Object correspondence data
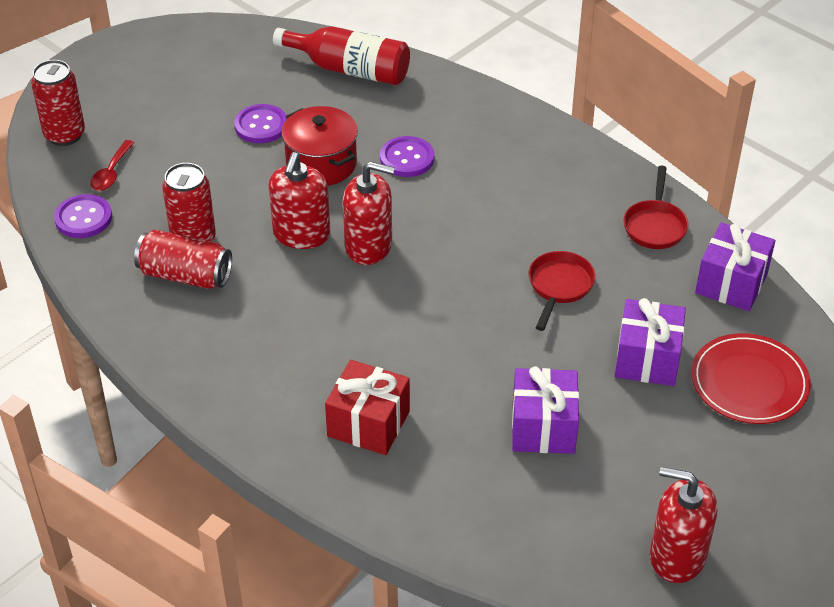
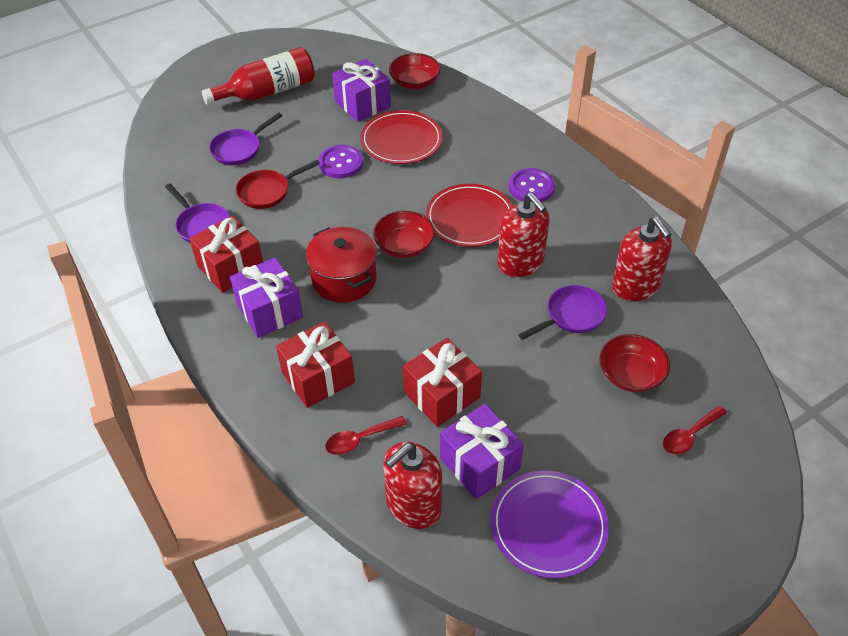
purple button: 3 -> 2
purple pan: 0 -> 3
purple plate: 0 -> 1
red bowl: 0 -> 3
red can: 3 -> 0
red gift: 1 -> 3
red pan: 2 -> 1
red plate: 1 -> 2
red spoon: 1 -> 2

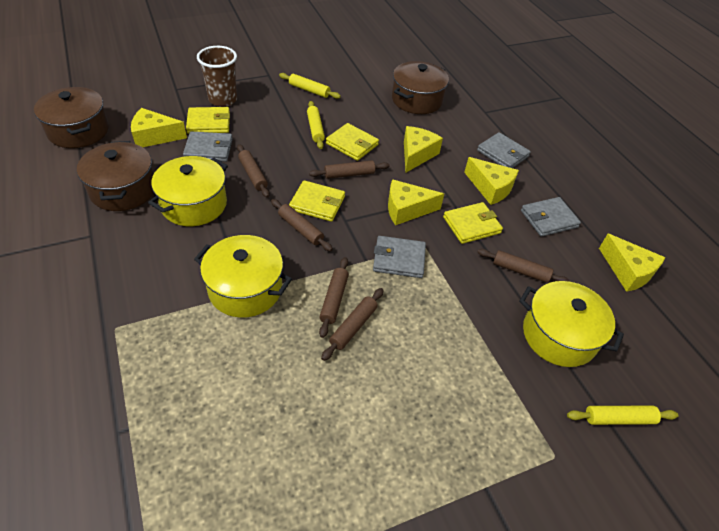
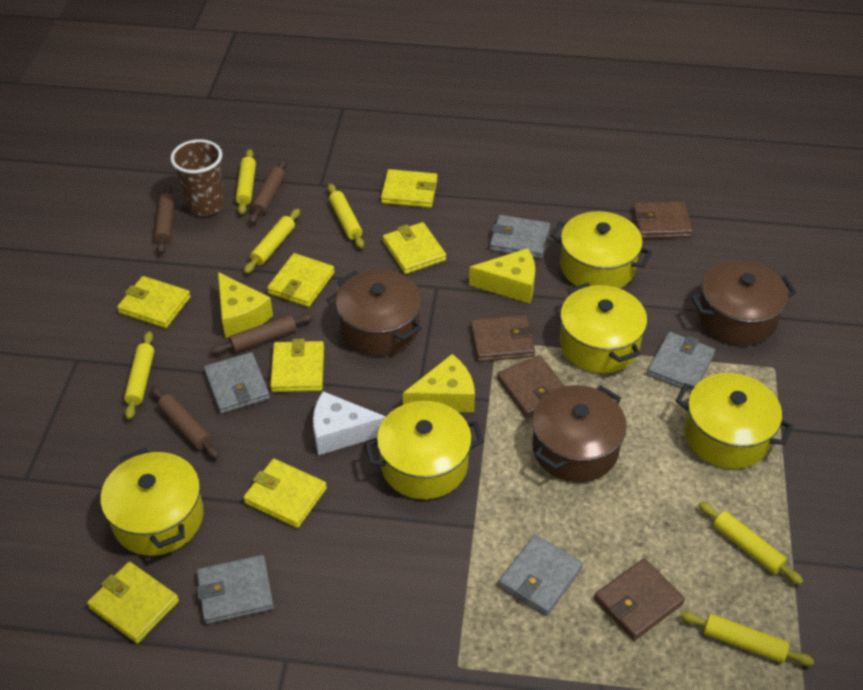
brown rolling pin: 6 -> 4
brown wallet: 0 -> 4
grey wallet: 4 -> 5
white cheese: 0 -> 1
yellow cheese: 5 -> 3
yellow pot: 3 -> 5
yellow rolling pin: 3 -> 6
yellow wallet: 4 -> 7

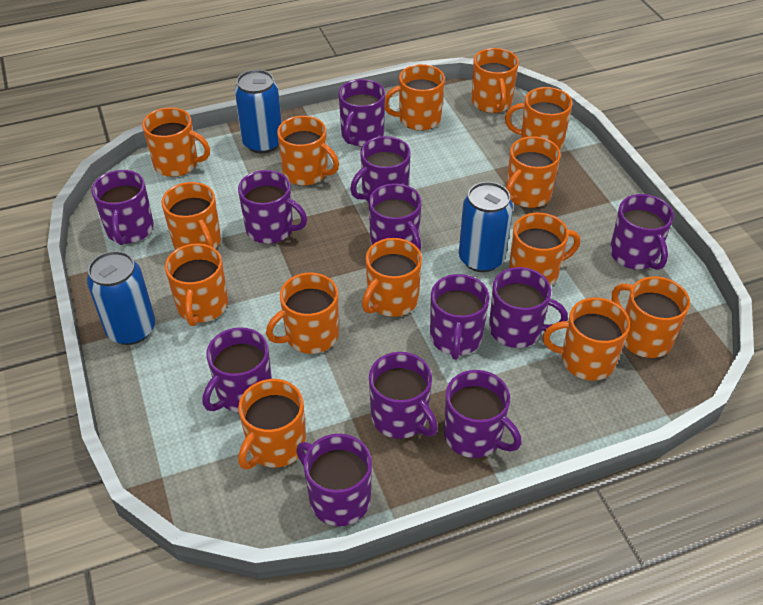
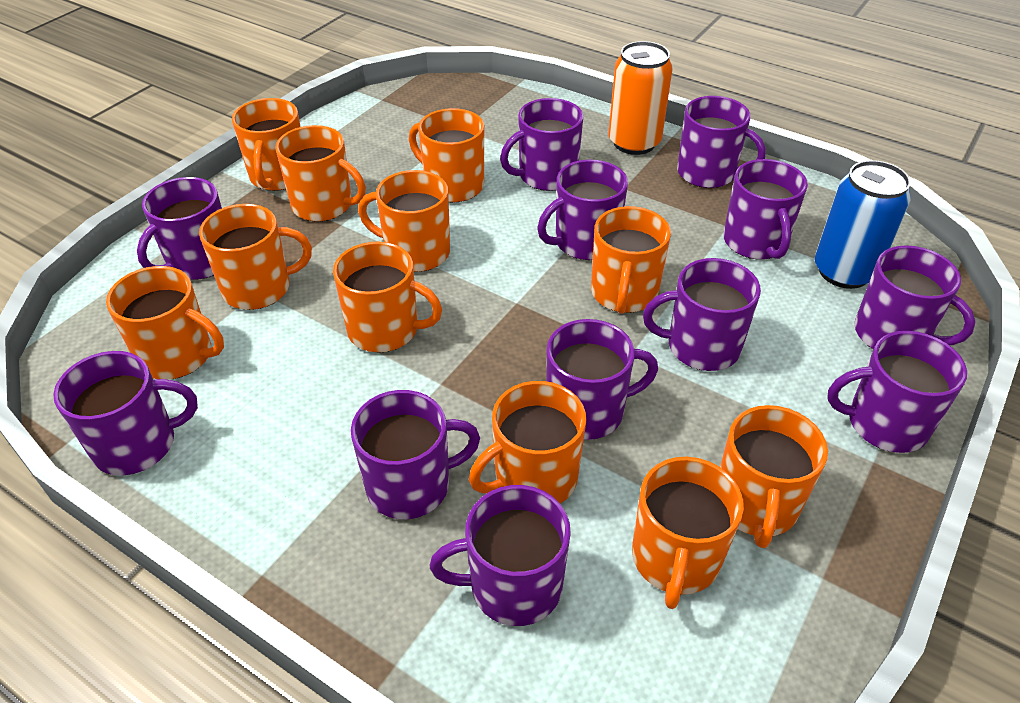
blue can: 3 -> 1
orange can: 0 -> 1
orange mug: 14 -> 11

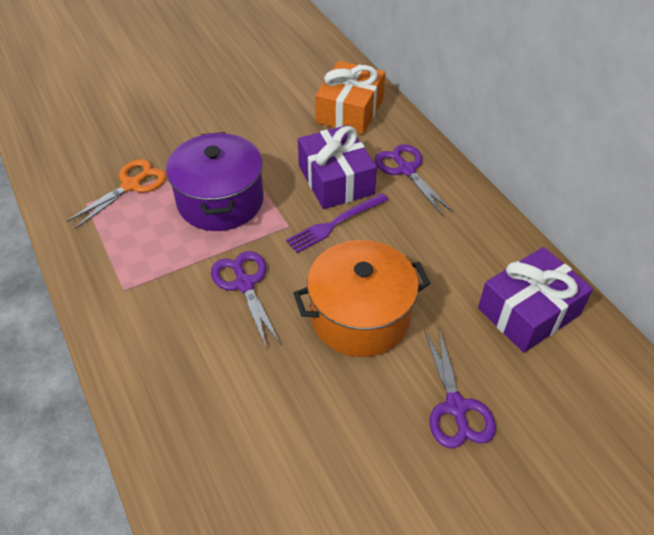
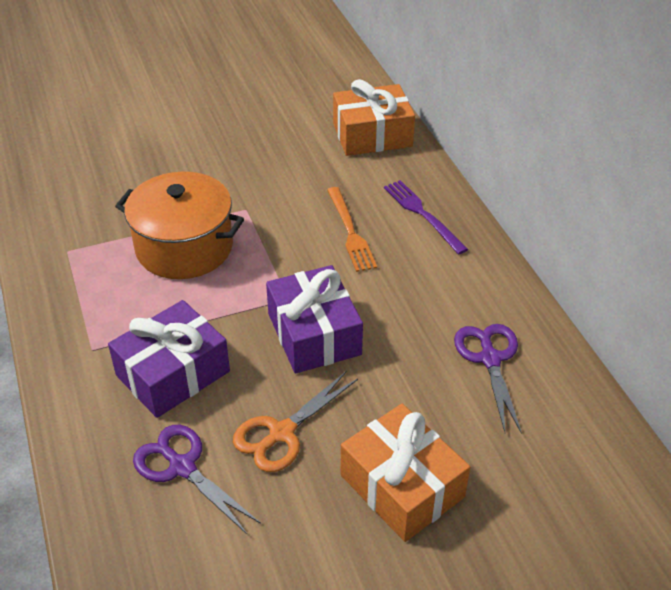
orange fork: 0 -> 1
orange gift: 1 -> 2
purple pot: 1 -> 0
purple scissors: 3 -> 2

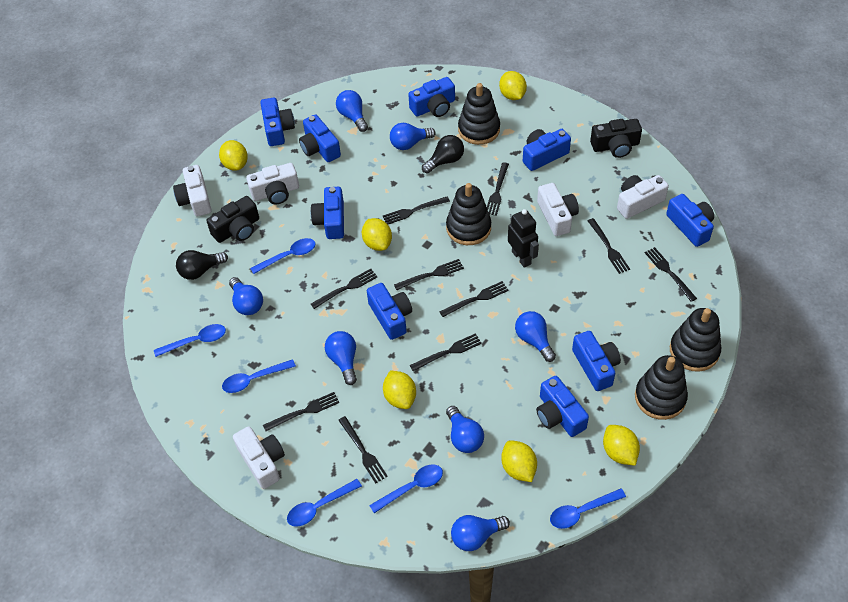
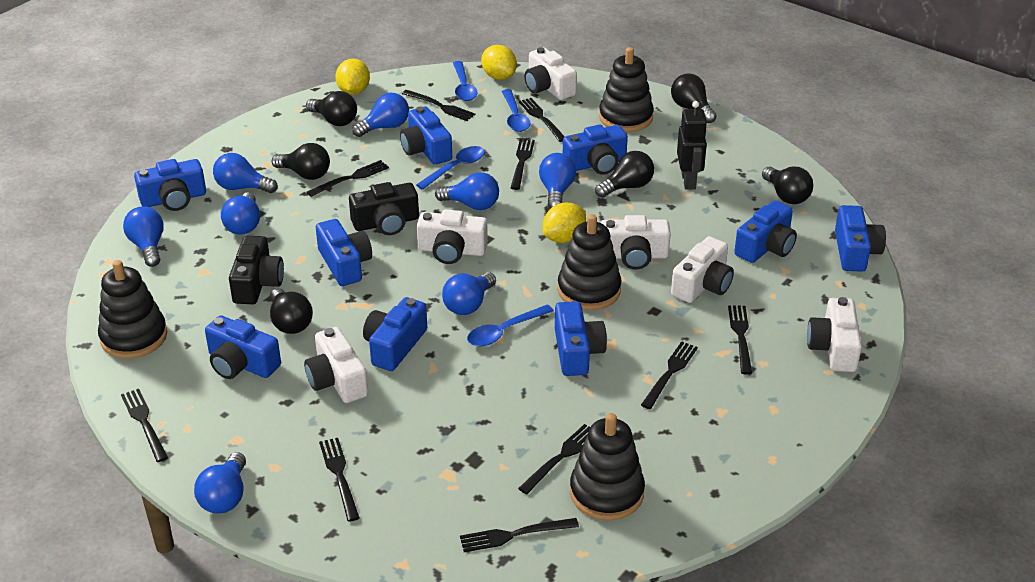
black light bulb: 2 -> 6
blue light bulb: 7 -> 8
blue spoon: 6 -> 4
white camera: 5 -> 6
yellow lemon: 6 -> 3

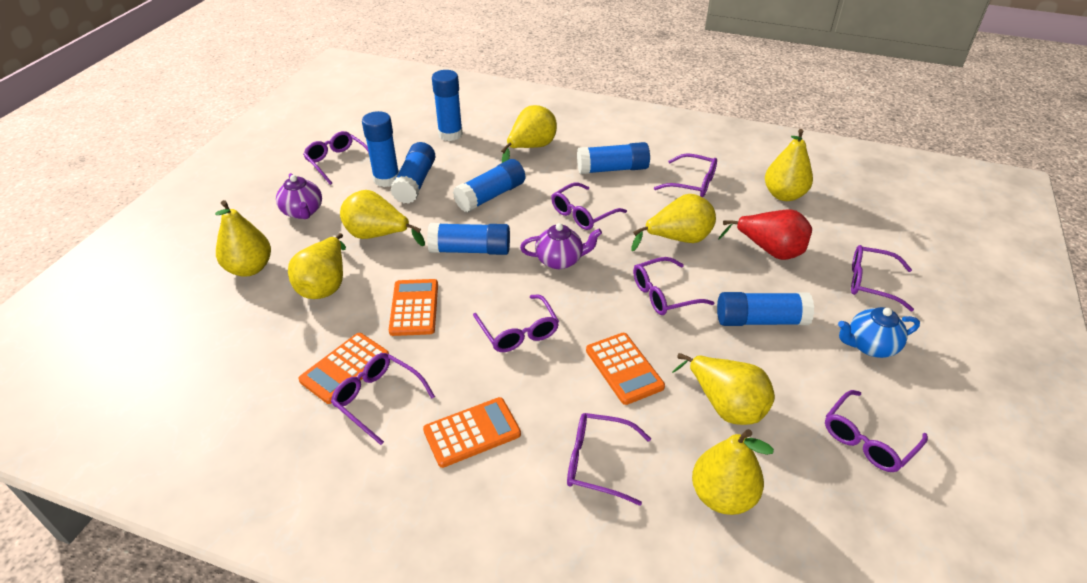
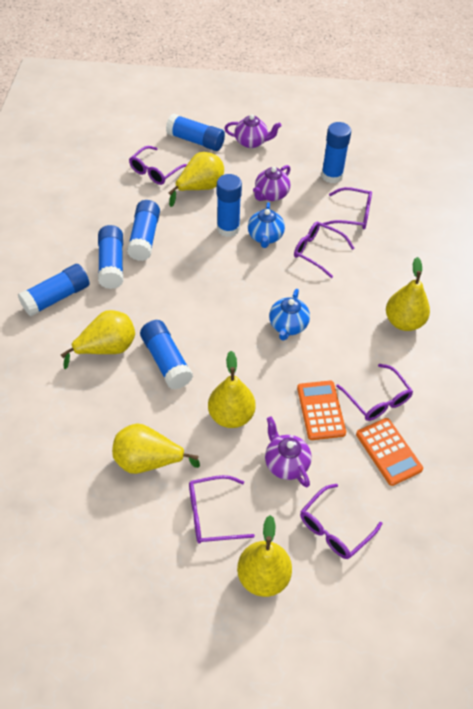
blue teapot: 1 -> 2
orange calculator: 4 -> 2
purple glasses: 9 -> 6
purple teapot: 2 -> 3
red pear: 1 -> 0
yellow pear: 8 -> 6

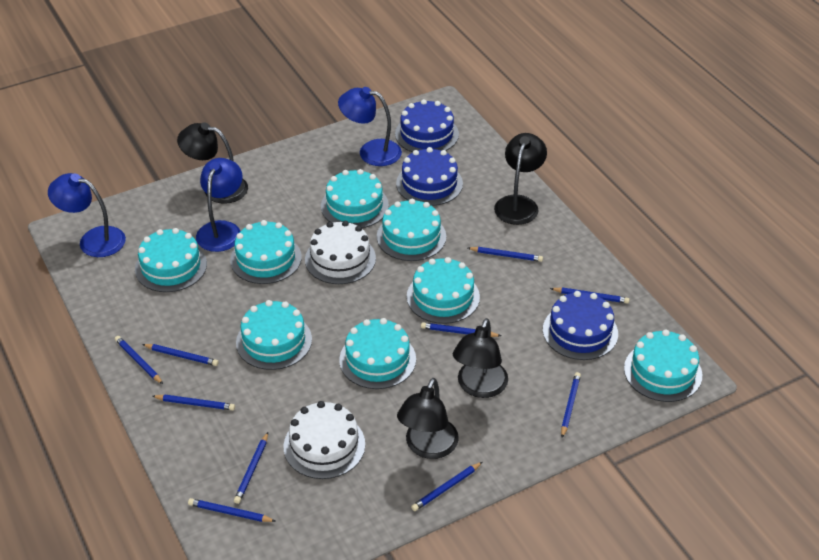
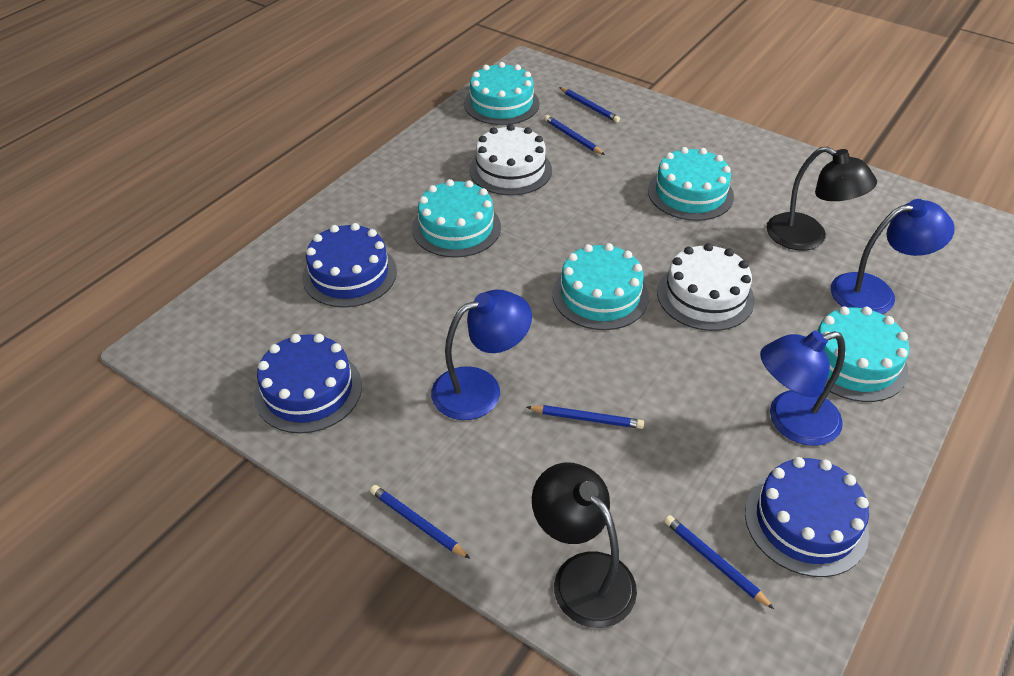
black lamp: 4 -> 2
blue pencil: 10 -> 5
turquoise cake: 8 -> 5

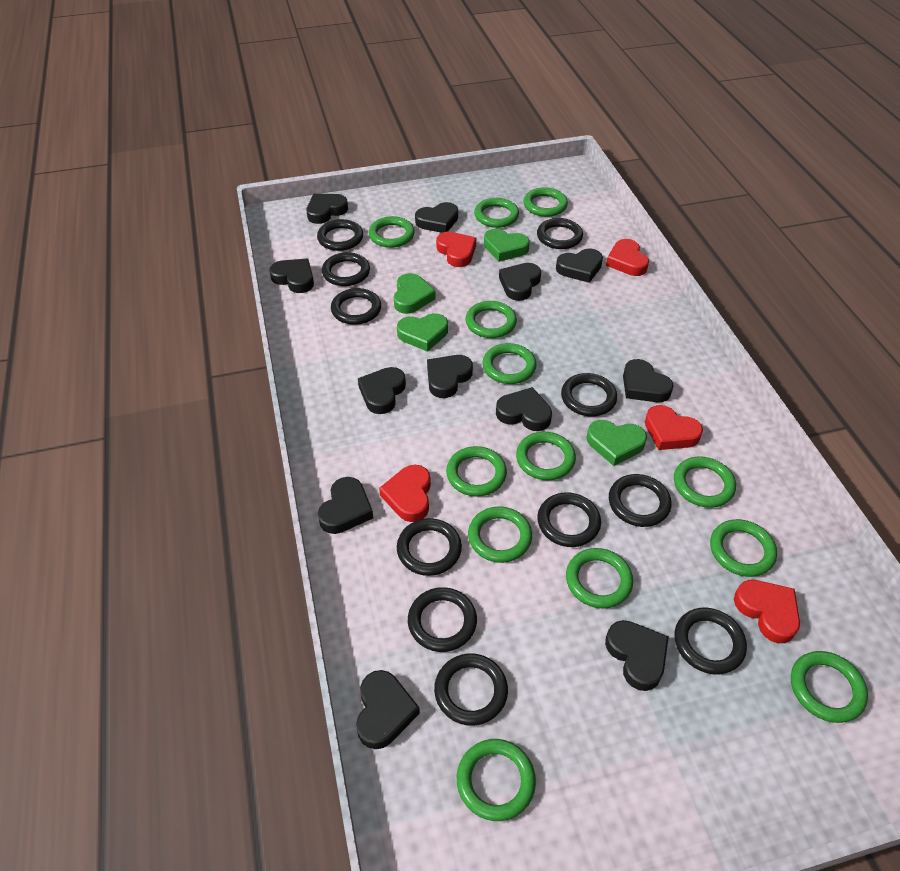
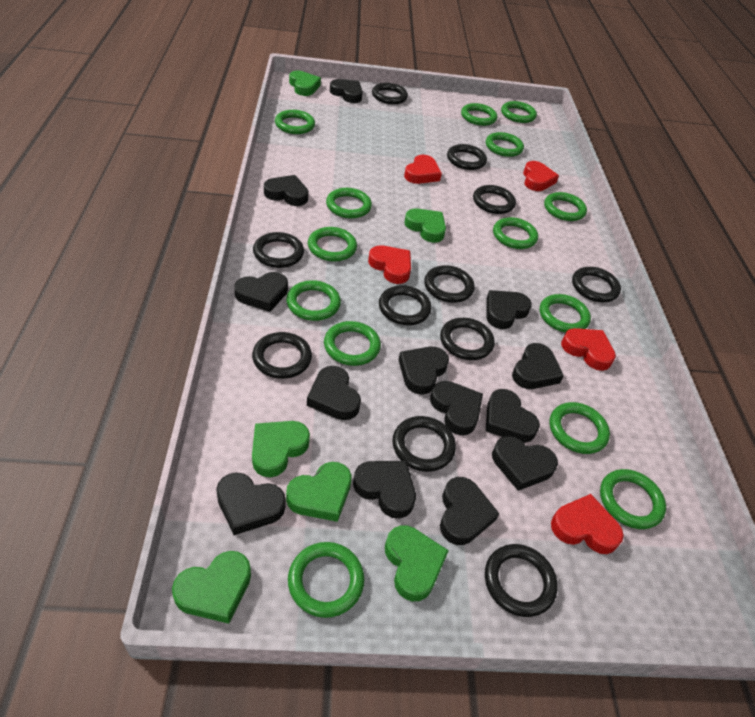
black heart: 12 -> 13
green heart: 4 -> 6
green ring: 13 -> 14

> [WHAT YOU SHOULD DO] For the string "wallet", search the preceding data and copy every line that includes it.

> [YOUR SOLUTION]
brown wallet: 0 -> 4
grey wallet: 4 -> 5
yellow wallet: 4 -> 7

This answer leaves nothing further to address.